** Opening Records supplied block **

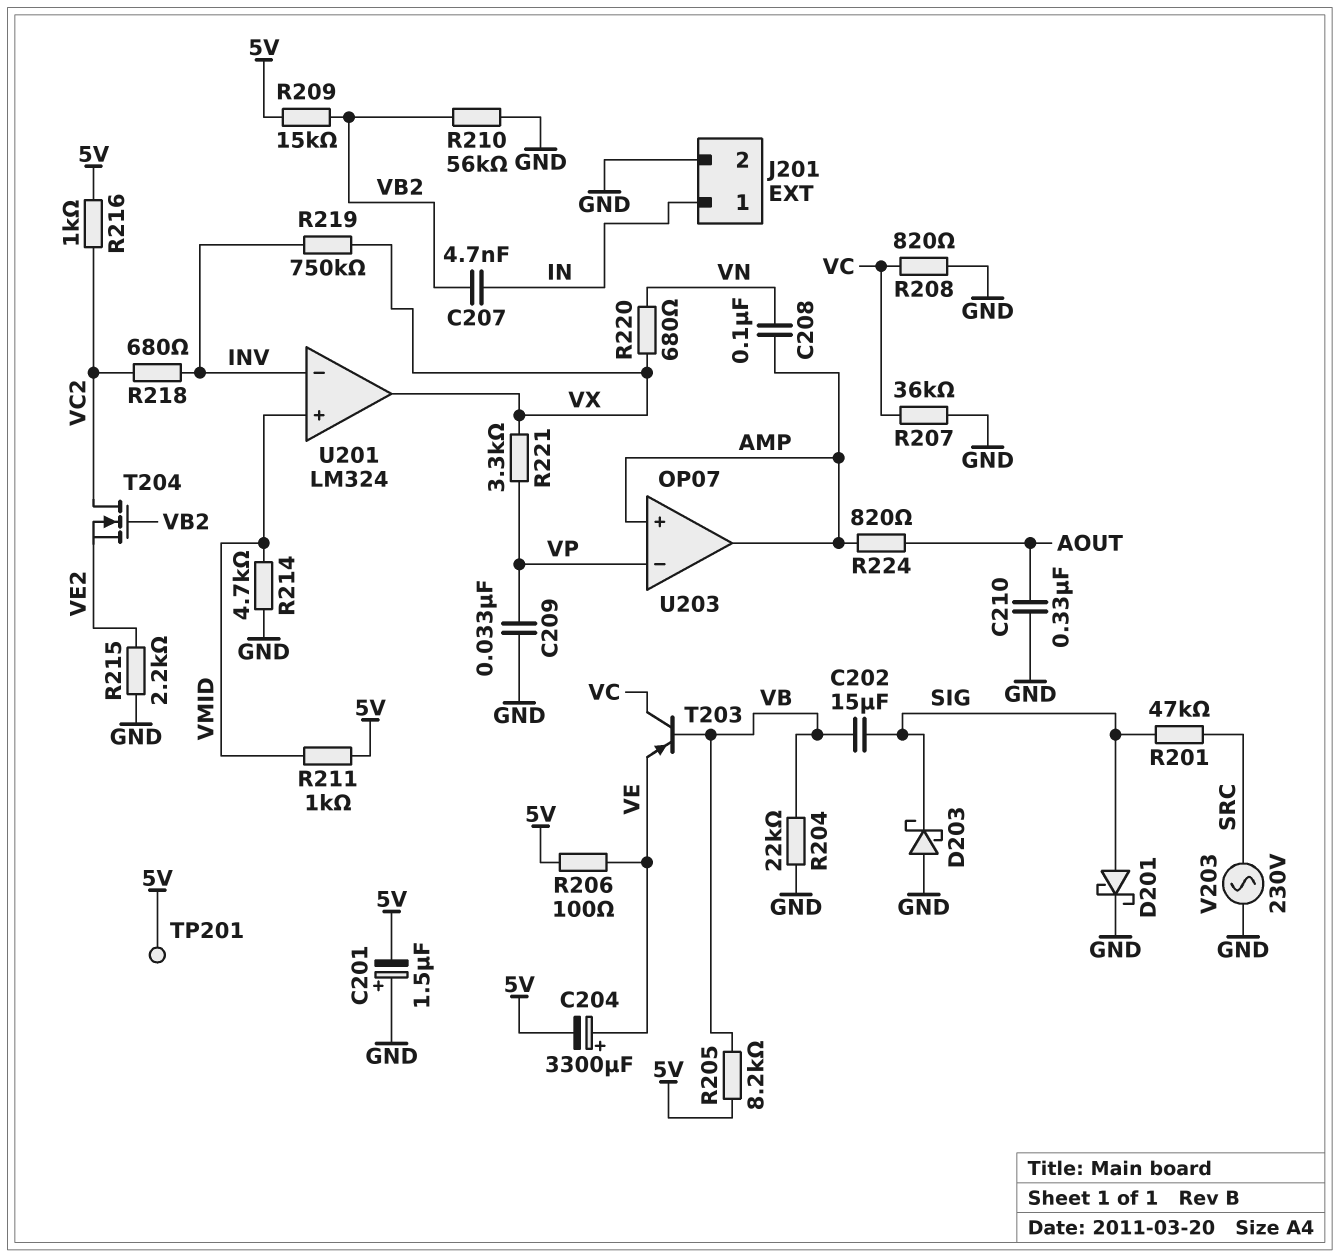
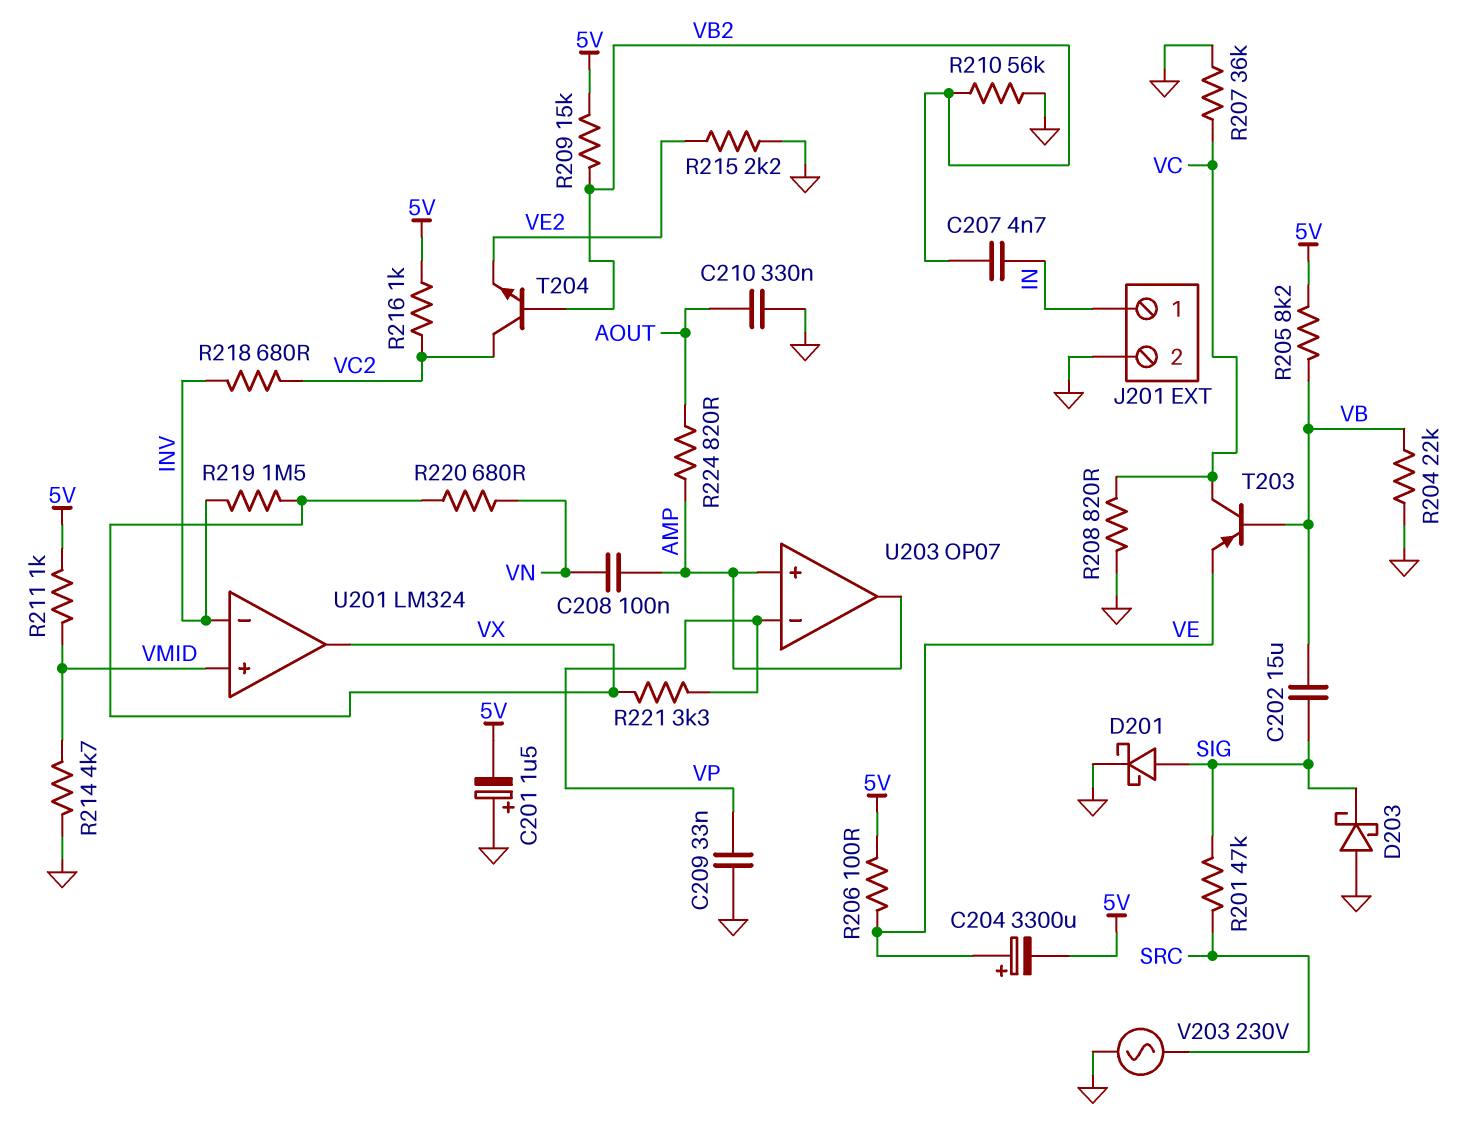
R219: 750k (INV, VX) -> 1.5M (INV, VX)
T204: NMOS (G VB2, D VC2, S VE2) -> NPN (B VB2, C VC2, E VE2)
TP201: test point (5V) -> none

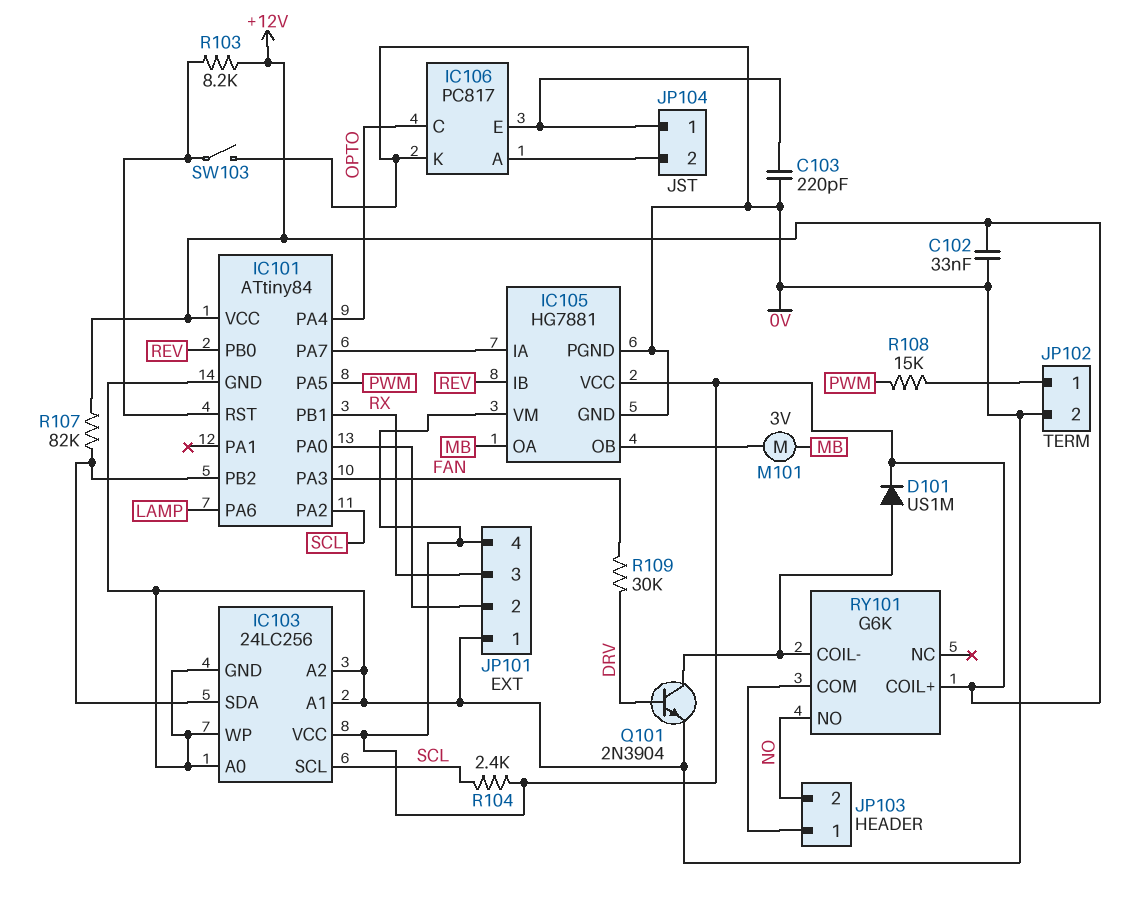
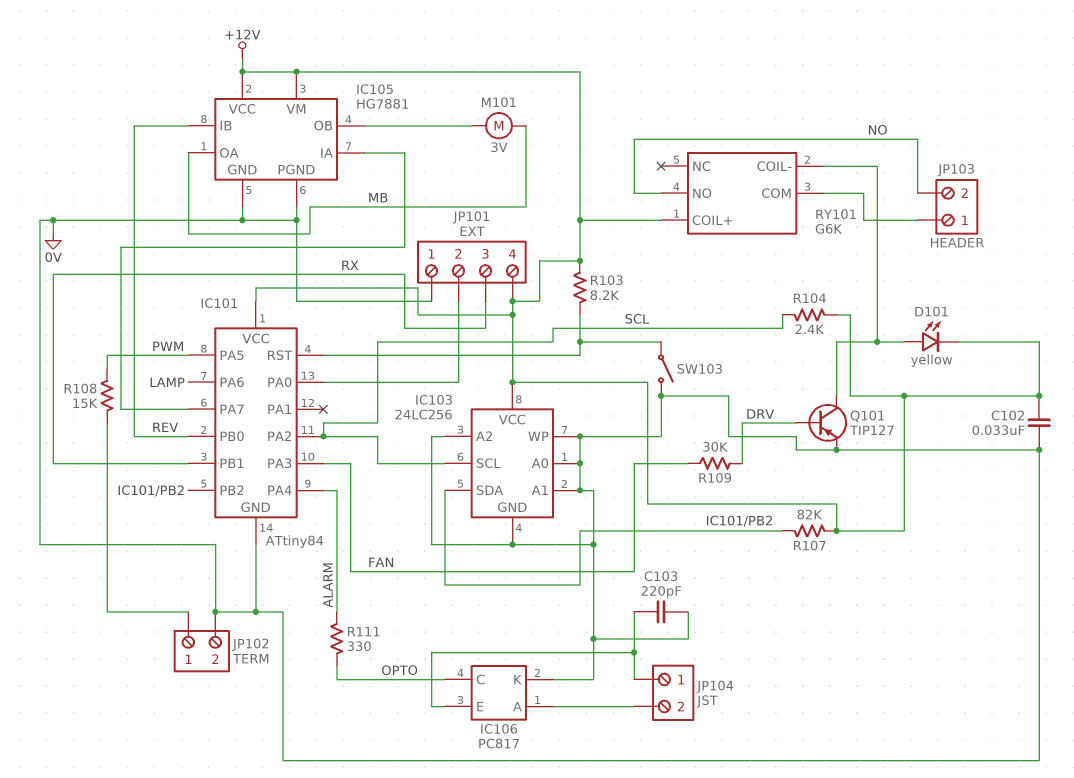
D101: diode US1M (A RY101/COIL-, K +12V) -> LED yellow (A RY101/COIL-, K +12V)
IC101 pin PA4: OPTO -> ALARM
Q101: NPN 2N3904 (B DRV, C RY101/COIL-, E 0V) -> PNP TIP127 (B DRV, C RY101/COIL-, E 0V)
R111: none -> 330 (ALARM, OPTO)

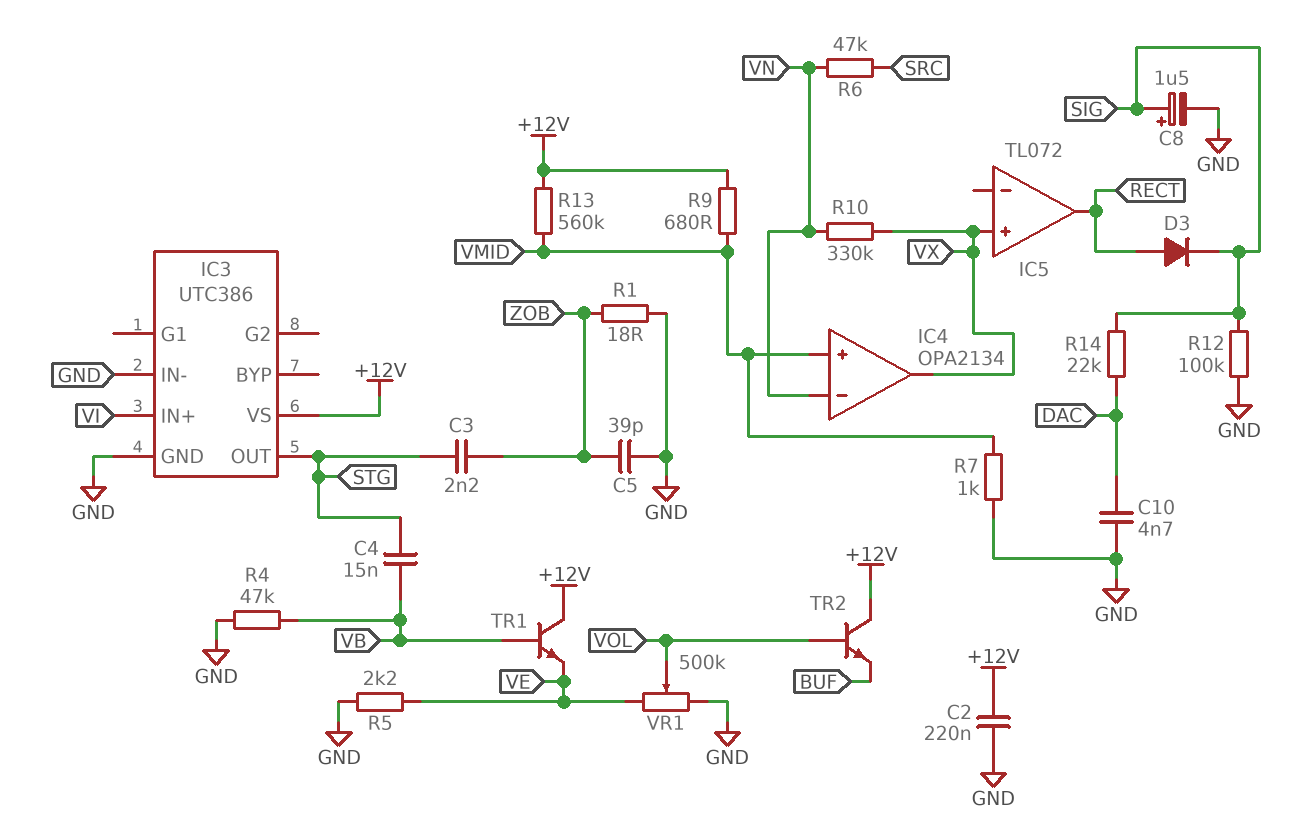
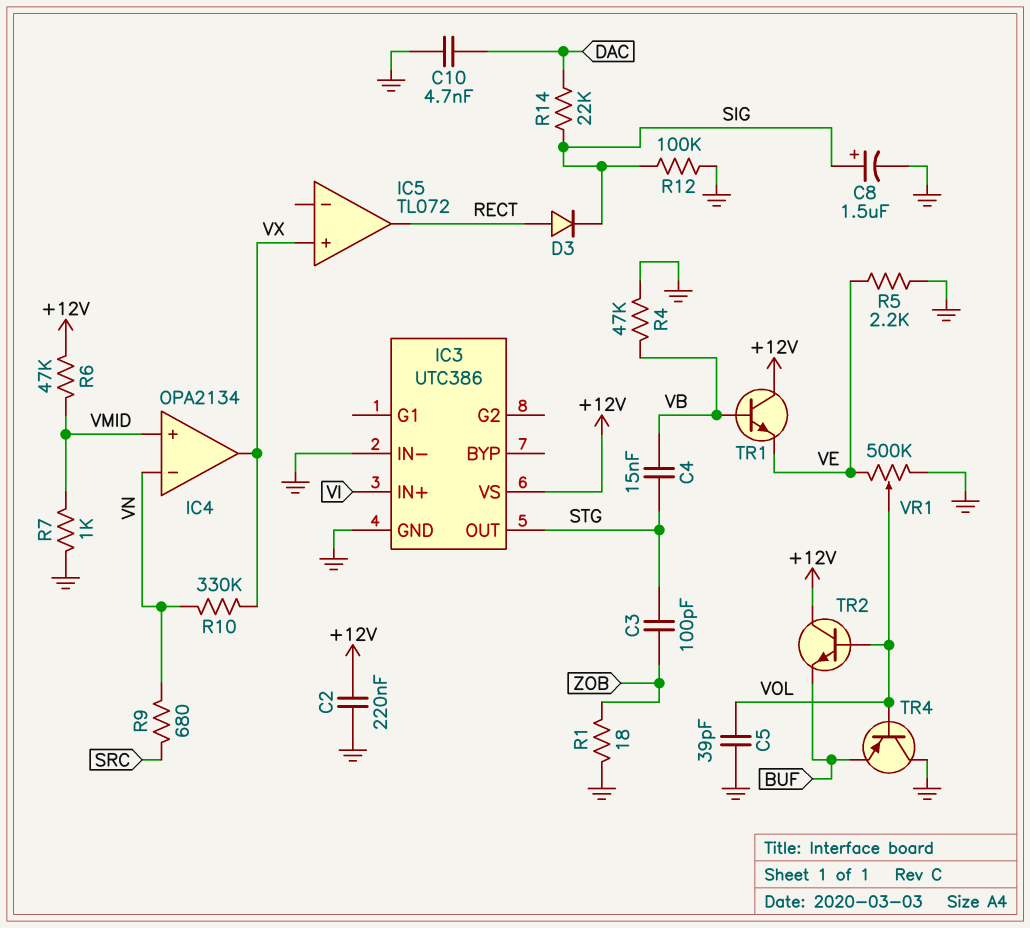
C3: 2.2nF (STG, ZOB) -> 100pF (STG, ZOB)
C5: 39pF (GND, ZOB) -> 39pF (GND, VOL)
R6: 47k (SRC, VN) -> 47k (+12V, VMID)
R9: 680 (+12V, VMID) -> 680 (SRC, VN)
R13: 560k (+12V, VMID) -> none
TR4: none -> PNP (B VOL, C GND, E BUF)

** Closing Records supplied block **

## [Task to complete]
Leaving the pictures aside, repeat the data above exactly.

## [Answer for this exercise]
R219: 750k (INV, VX) -> 1.5M (INV, VX)
T204: NMOS (G VB2, D VC2, S VE2) -> NPN (B VB2, C VC2, E VE2)
TP201: test point (5V) -> none

D101: diode US1M (A RY101/COIL-, K +12V) -> LED yellow (A RY101/COIL-, K +12V)
IC101 pin PA4: OPTO -> ALARM
Q101: NPN 2N3904 (B DRV, C RY101/COIL-, E 0V) -> PNP TIP127 (B DRV, C RY101/COIL-, E 0V)
R111: none -> 330 (ALARM, OPTO)

C3: 2.2nF (STG, ZOB) -> 100pF (STG, ZOB)
C5: 39pF (GND, ZOB) -> 39pF (GND, VOL)
R6: 47k (SRC, VN) -> 47k (+12V, VMID)
R9: 680 (+12V, VMID) -> 680 (SRC, VN)
R13: 560k (+12V, VMID) -> none
TR4: none -> PNP (B VOL, C GND, E BUF)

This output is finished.